» **GOAL OF THE EXERCISE**
Give again, word for word, every line in the entries below from the line with "Someone carried the turquoise ritutesal" up to and including the line with "Someone swapped the", and no other line.

**** MATERIAL SUPPLIED ****

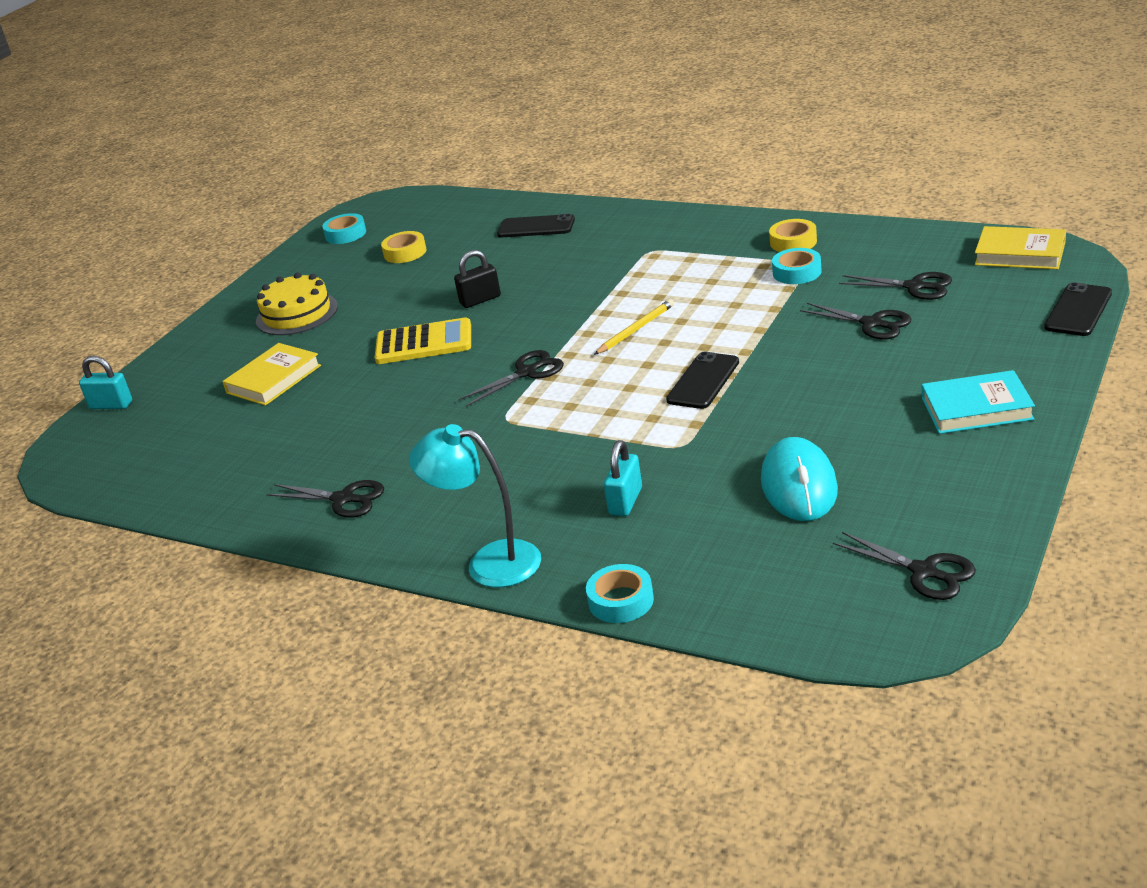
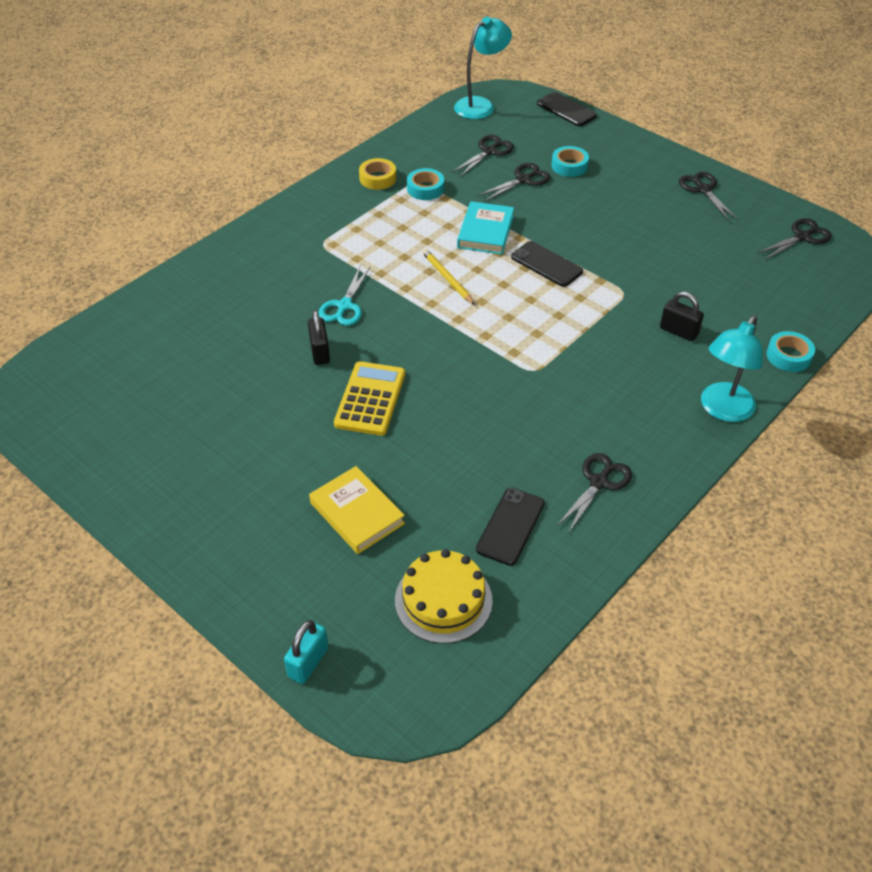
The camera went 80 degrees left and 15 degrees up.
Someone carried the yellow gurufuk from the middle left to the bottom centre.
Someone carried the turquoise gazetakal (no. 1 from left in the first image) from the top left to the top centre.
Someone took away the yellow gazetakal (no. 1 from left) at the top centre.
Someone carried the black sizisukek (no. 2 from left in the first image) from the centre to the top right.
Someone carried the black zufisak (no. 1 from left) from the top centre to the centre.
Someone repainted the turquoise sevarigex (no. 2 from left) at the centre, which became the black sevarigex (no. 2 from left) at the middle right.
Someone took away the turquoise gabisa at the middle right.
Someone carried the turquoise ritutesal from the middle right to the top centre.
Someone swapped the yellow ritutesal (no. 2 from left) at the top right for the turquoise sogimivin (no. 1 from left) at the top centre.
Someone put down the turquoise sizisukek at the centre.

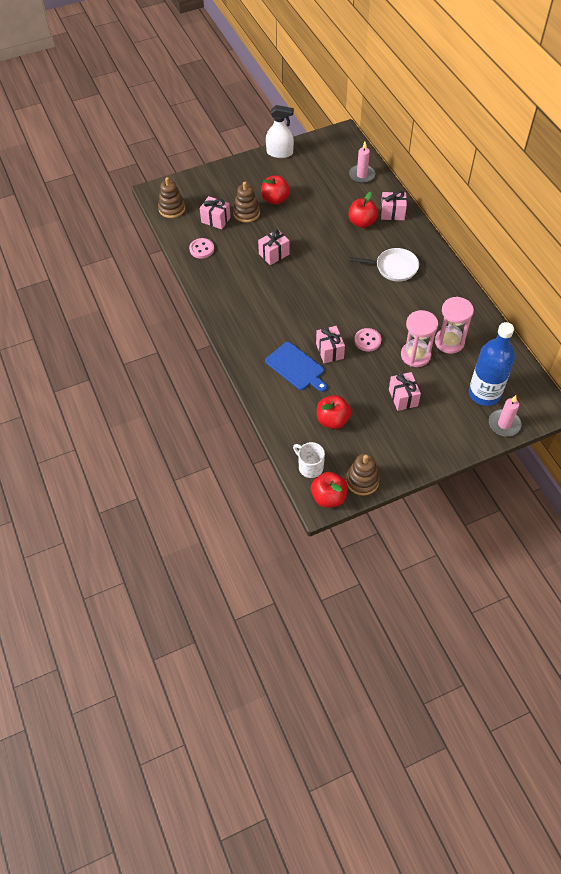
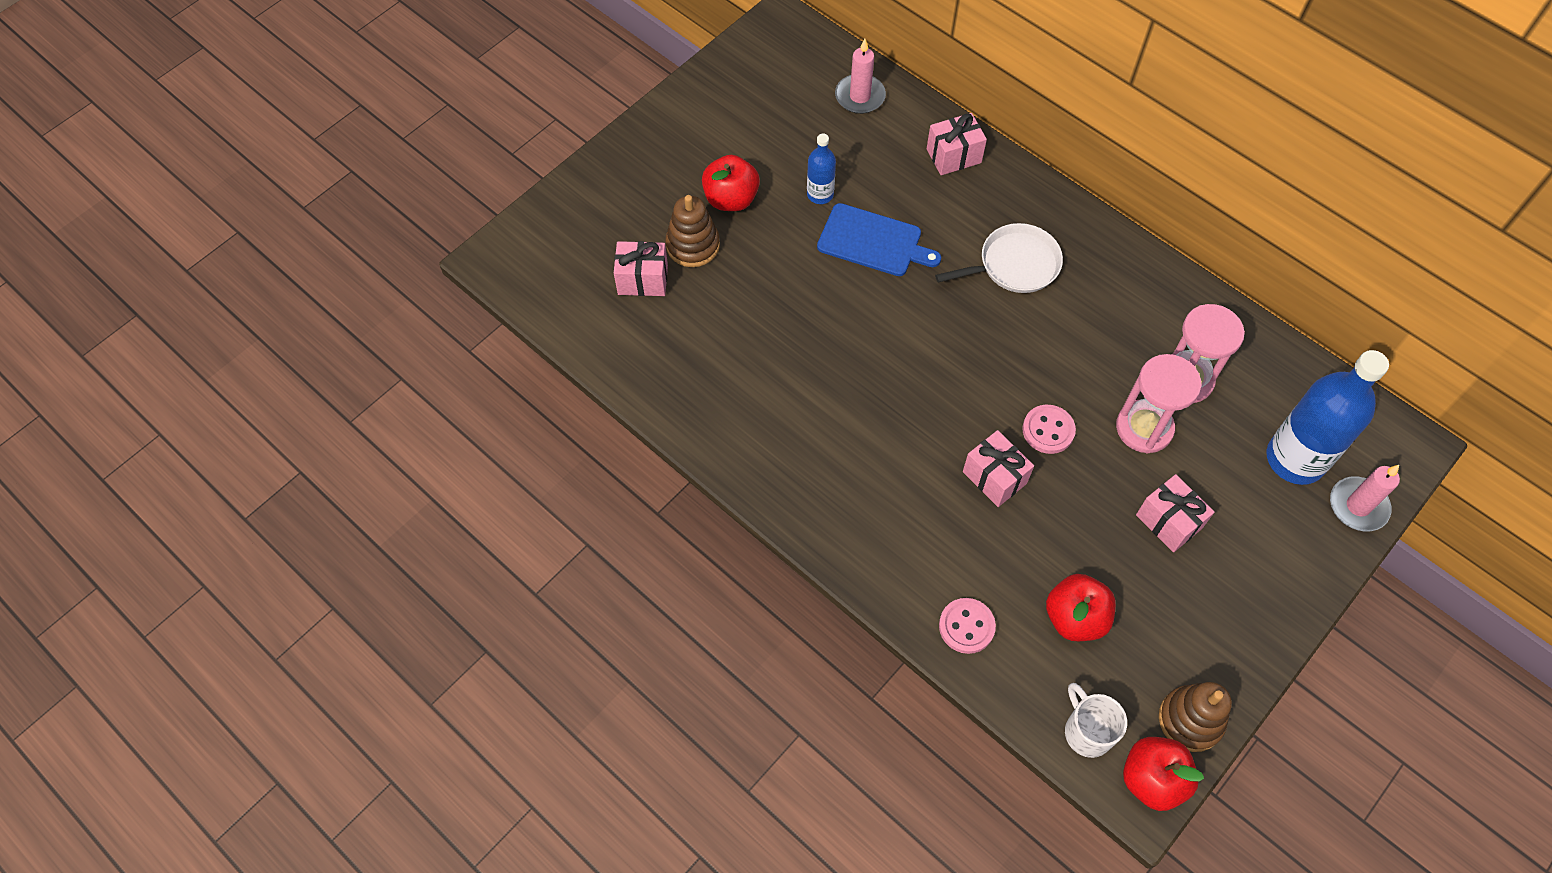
The camera went 25 degrees left and 5 degrees up.
Someone took away the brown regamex (no. 1 from left) at the top left.
Someone carried the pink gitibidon (no. 1 from left) from the top centre to the bottom centre.
Someone took away the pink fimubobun (no. 2 from left) at the top centre.
Someone carried the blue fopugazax from the centre to the top centre.
Someone took away the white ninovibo at the top centre.
Someone rotated the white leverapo at the centre by 45 degrees clockwise.
Someone took away the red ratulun (no. 4 from left) at the top centre.
Someone put down the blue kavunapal (no. 1 from left) at the top centre.

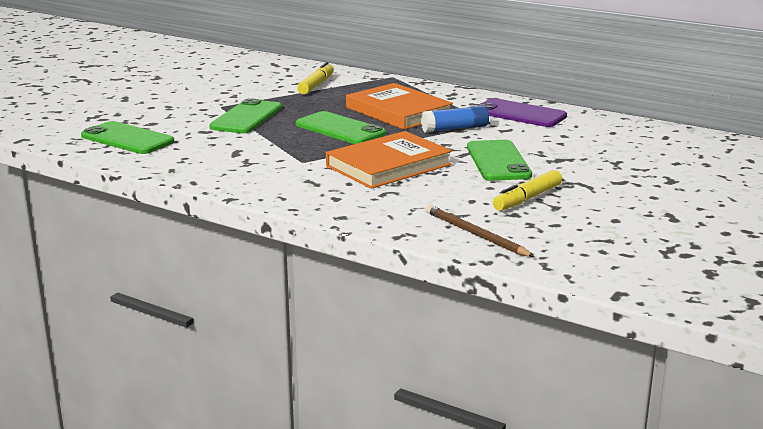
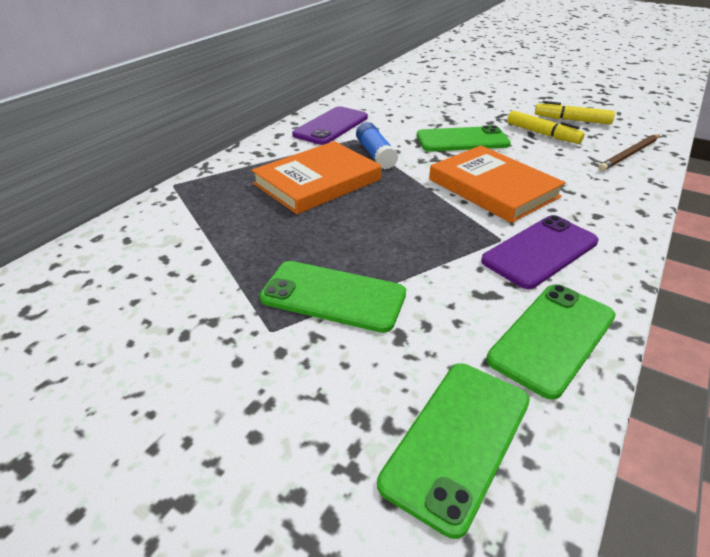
The camera went 90 degrees left and 15 degrees up.
Someone carried the green zufisak (no. 3 from left in the first image) from the top centre to the middle right.
Someone carried the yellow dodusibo (no. 1 from left in the first image) from the top centre to the top right.
Someone put down the purple zufisak (no. 2 from left) at the middle right.

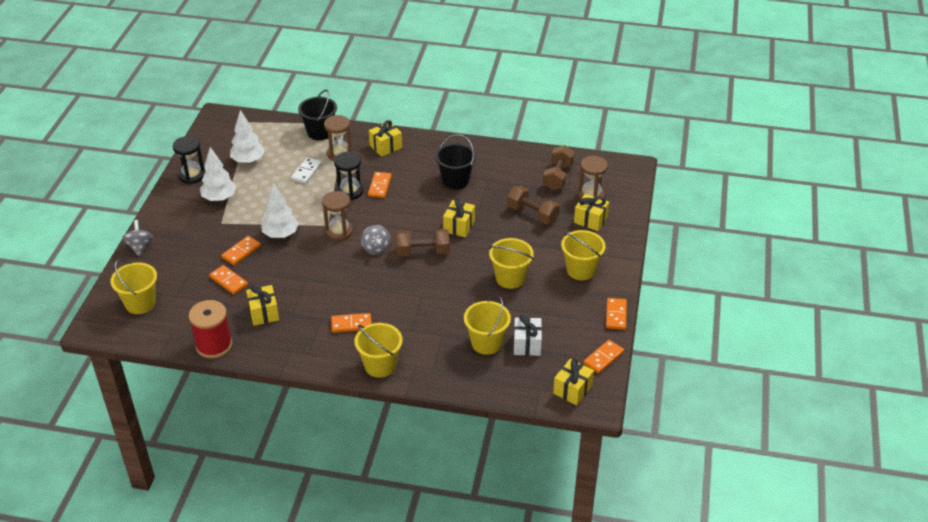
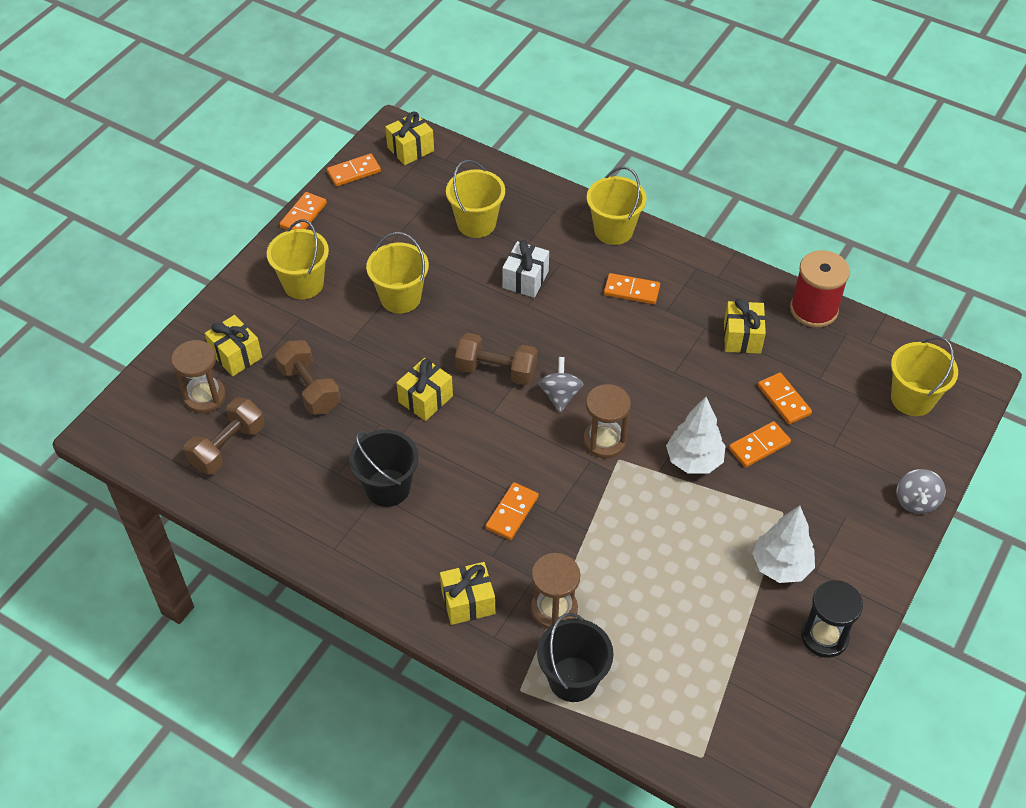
The camera went 160 degrees left and 10 degrees up.
Someone took away the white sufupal (no. 2 from left) at the top left.
Someone took away the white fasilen at the top left.
Someone took away the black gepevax (no. 2 from left) at the centre.
Someone carried the white fimubobun from the centre to the top centre.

****

» **SOLVED PROBLEM**
Someone carried the turquoise ritutesal from the middle right to the top centre.
Someone swapped the yellow ritutesal (no. 2 from left) at the top right for the turquoise sogimivin (no. 1 from left) at the top centre.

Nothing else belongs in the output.